About this exercise:
Your copy runs from the line containing "TOF2: VL53L1X -> VL6180X" through the last line of the listing, both included. Restate those lines word for word and leave out pictures.

Data records:

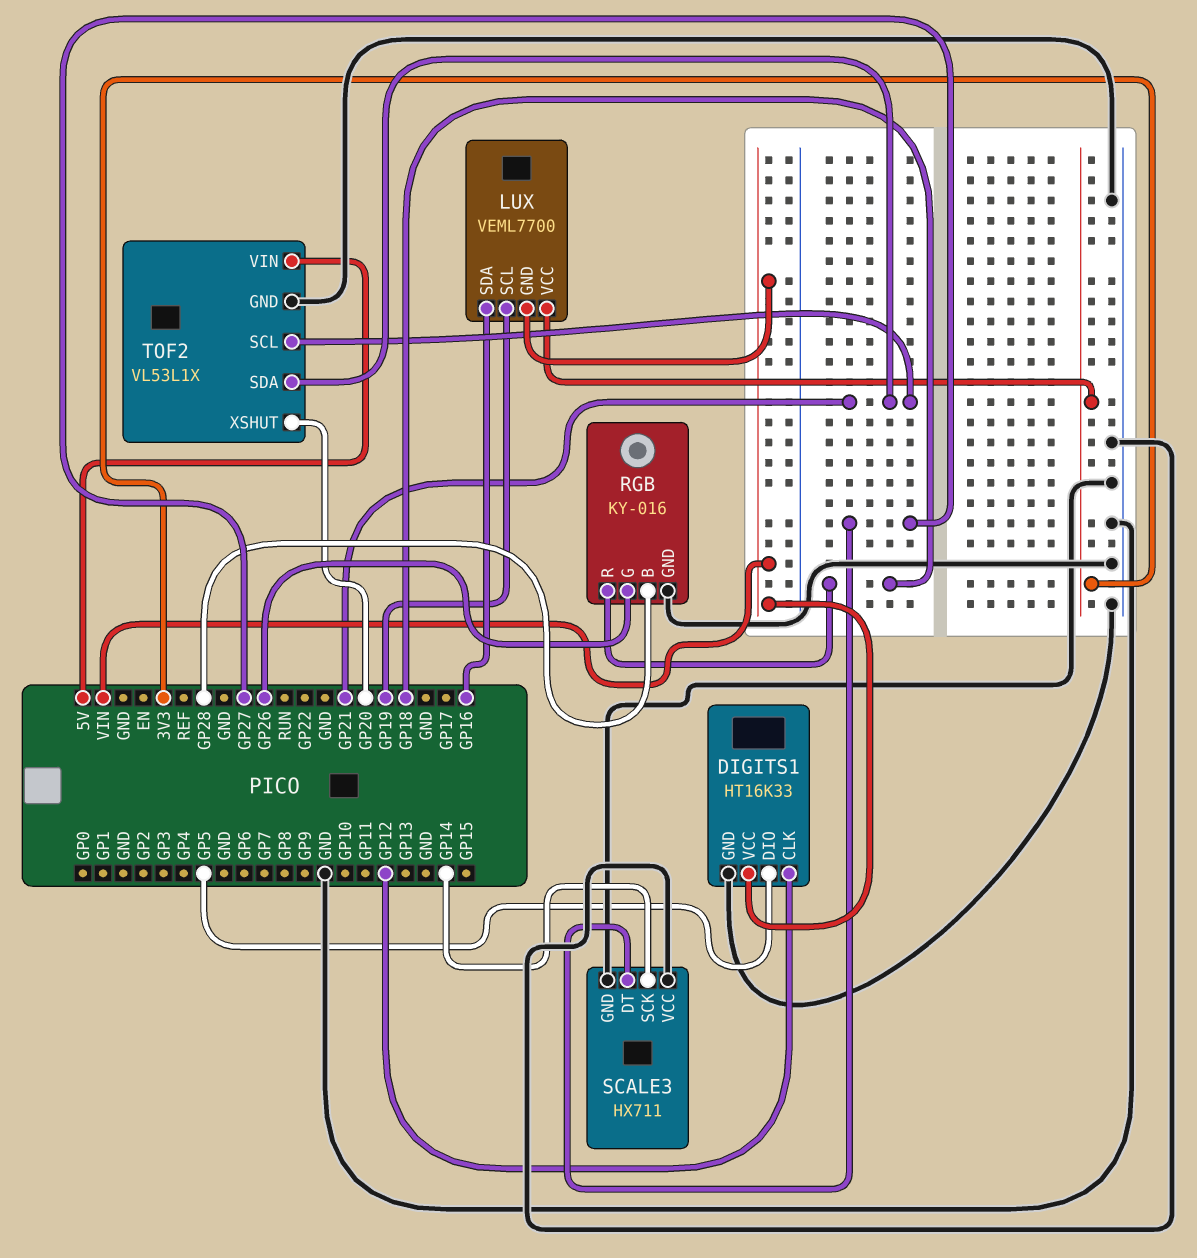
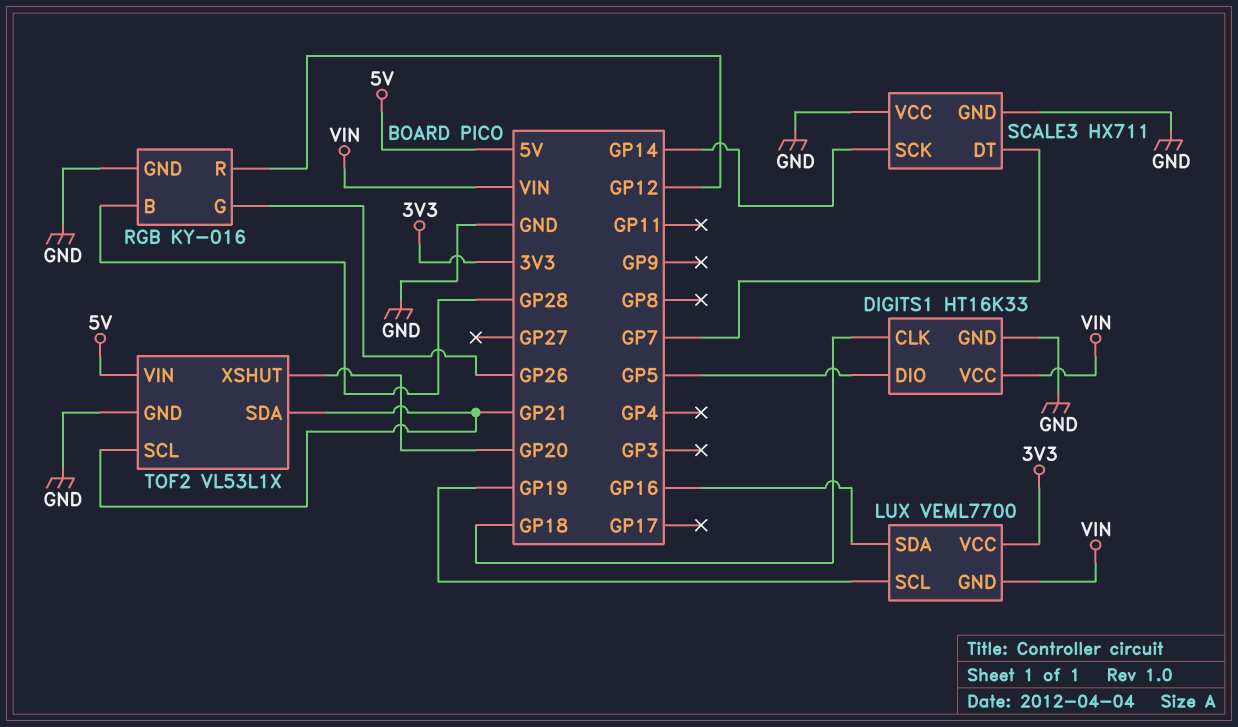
DIGITS1 pin CLK: GP12 -> GP18
RGB pin R: GP18 -> GP12
SCALE3 pin DT: GP27 -> GP7

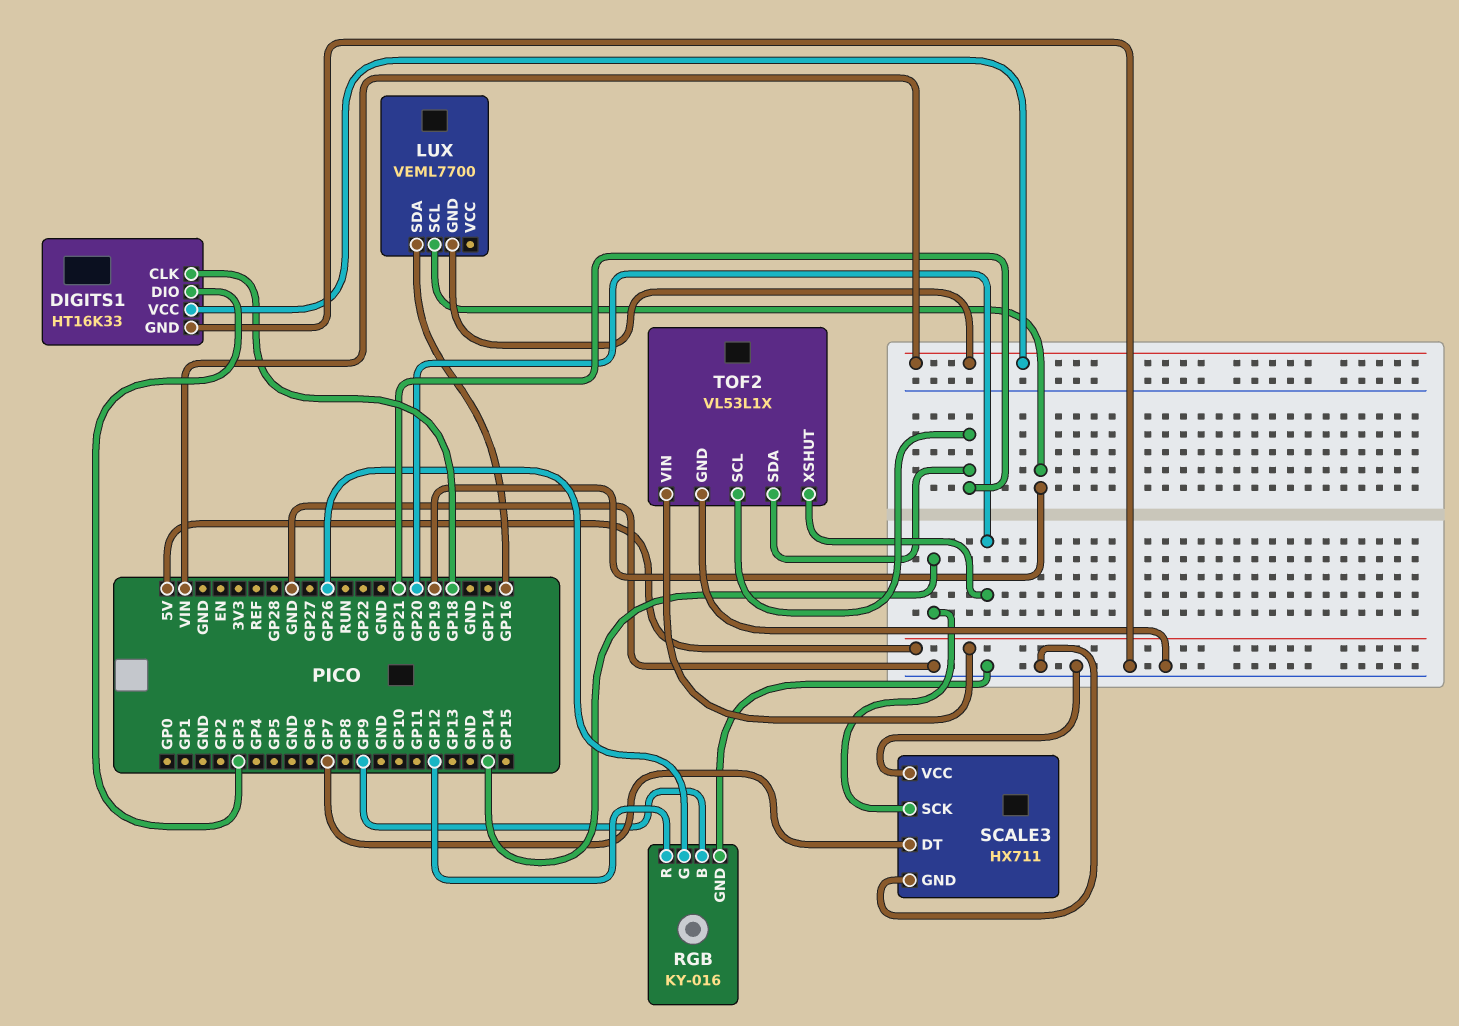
DIGITS1 pin DIO: GP5 -> GP3
LUX pin VCC: 3V3 -> none
RGB pin B: GP28 -> GP9

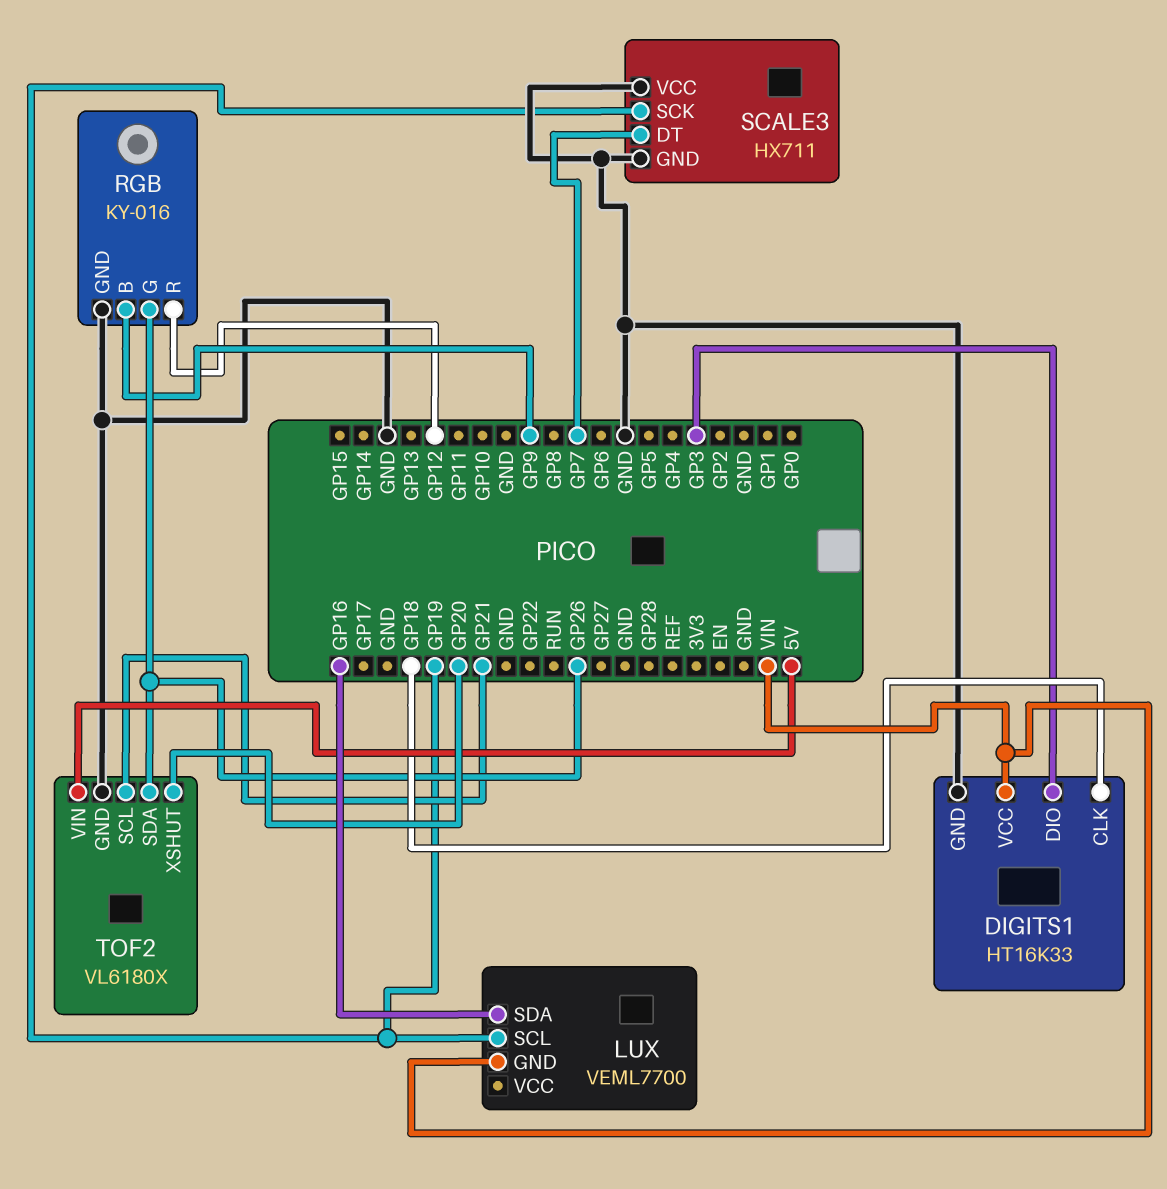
SCALE3 pin SCK: GP14 -> GP19
TOF2: VL53L1X -> VL6180X
TOF2 pin SDA: GP21 -> GP26

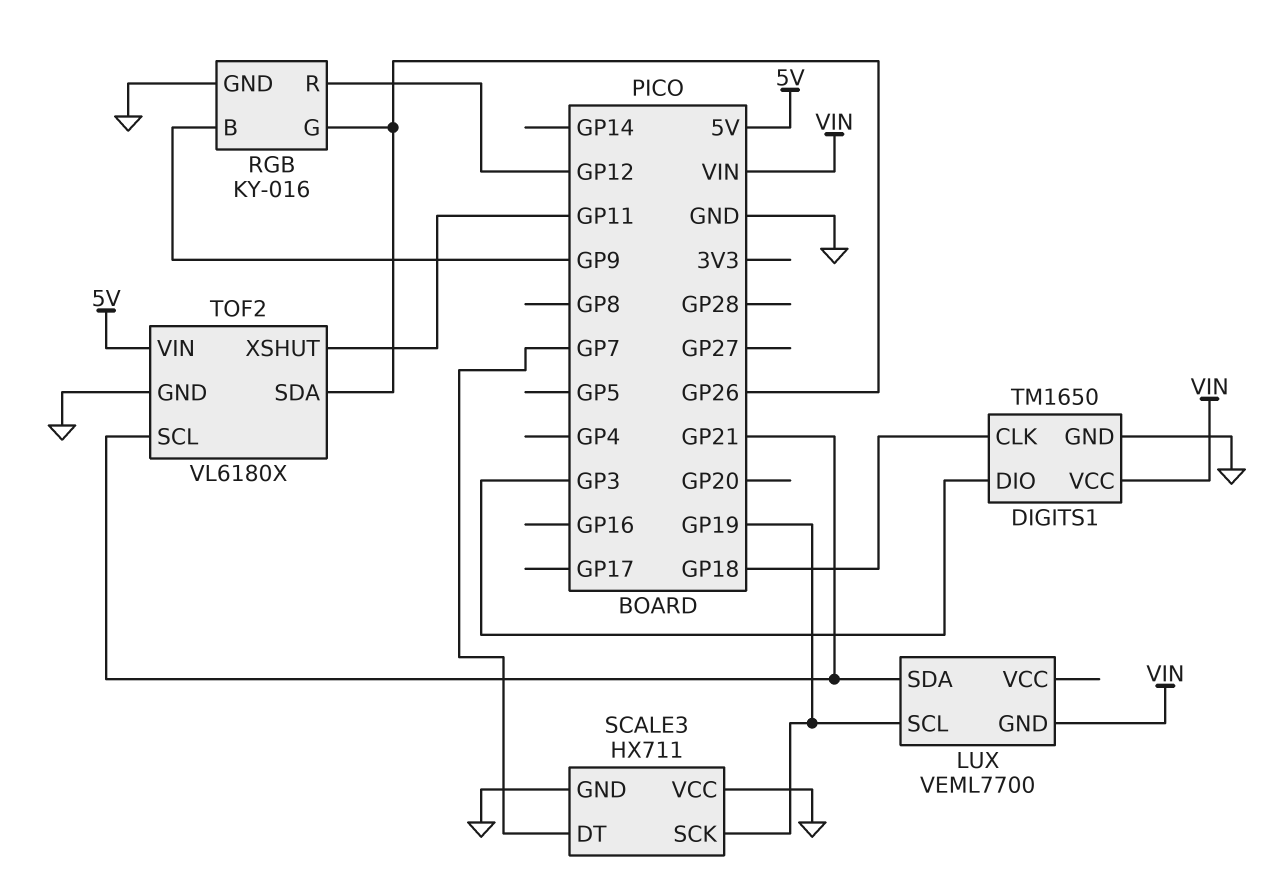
DIGITS1: HT16K33 -> TM1650
LUX pin SDA: GP16 -> GP21
TOF2 pin XSHUT: GP20 -> GP11

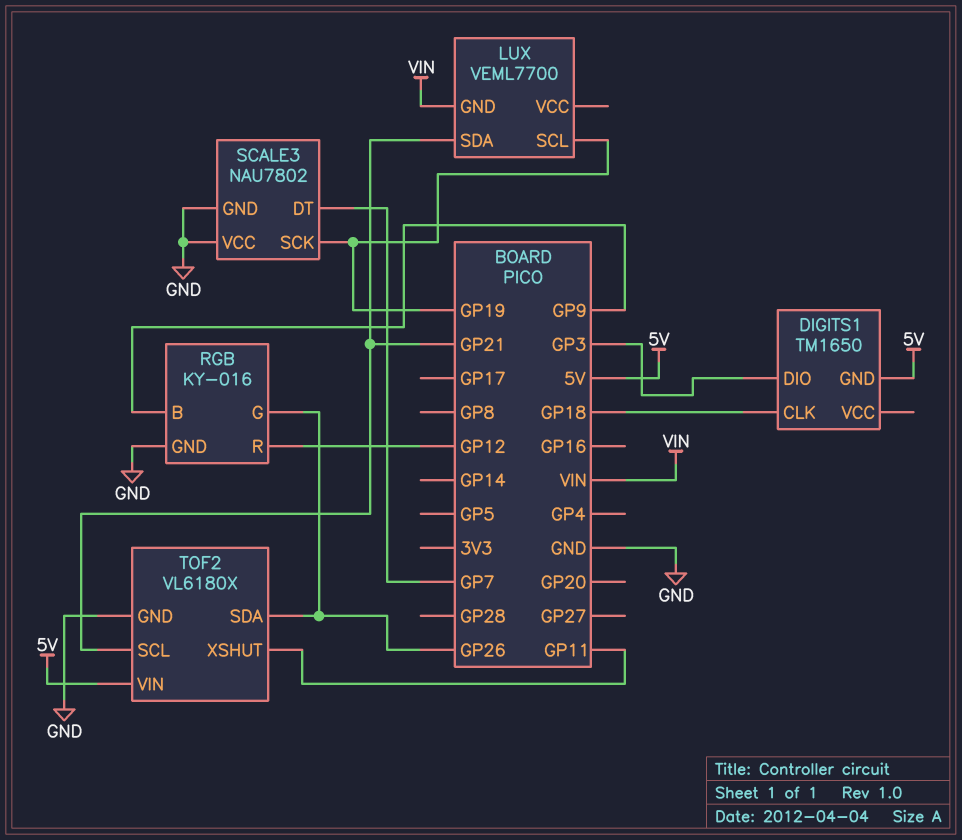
DIGITS1 pin GND: GND -> 5V
DIGITS1 pin VCC: VIN -> none
SCALE3: HX711 -> NAU7802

Response area:
TOF2: VL53L1X -> VL6180X
TOF2 pin SDA: GP21 -> GP26

DIGITS1: HT16K33 -> TM1650
LUX pin SDA: GP16 -> GP21
TOF2 pin XSHUT: GP20 -> GP11

DIGITS1 pin GND: GND -> 5V
DIGITS1 pin VCC: VIN -> none
SCALE3: HX711 -> NAU7802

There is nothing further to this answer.